Problem description: Could you retype the whole listing word for word and drop the images?

Dataset section:
+--

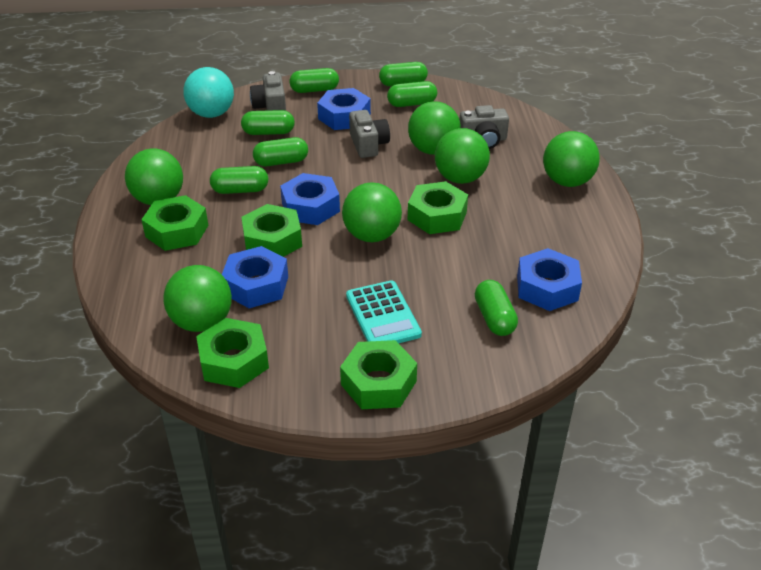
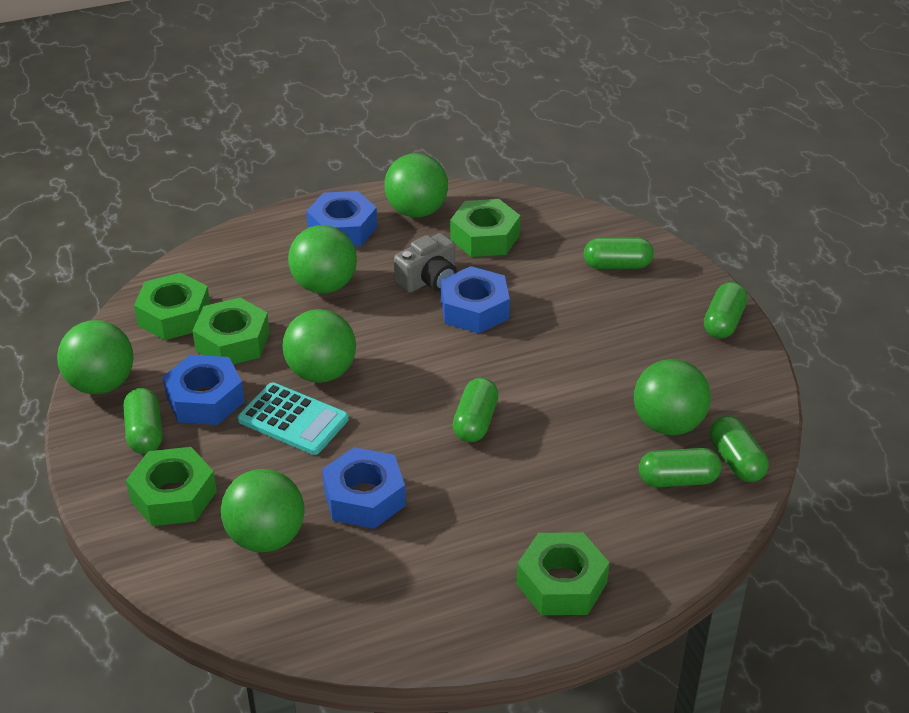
green capsule: 7 -> 6
grey camera: 3 -> 1
turquoise ball: 1 -> 0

+--

Answer area:
green capsule: 7 -> 6
grey camera: 3 -> 1
turquoise ball: 1 -> 0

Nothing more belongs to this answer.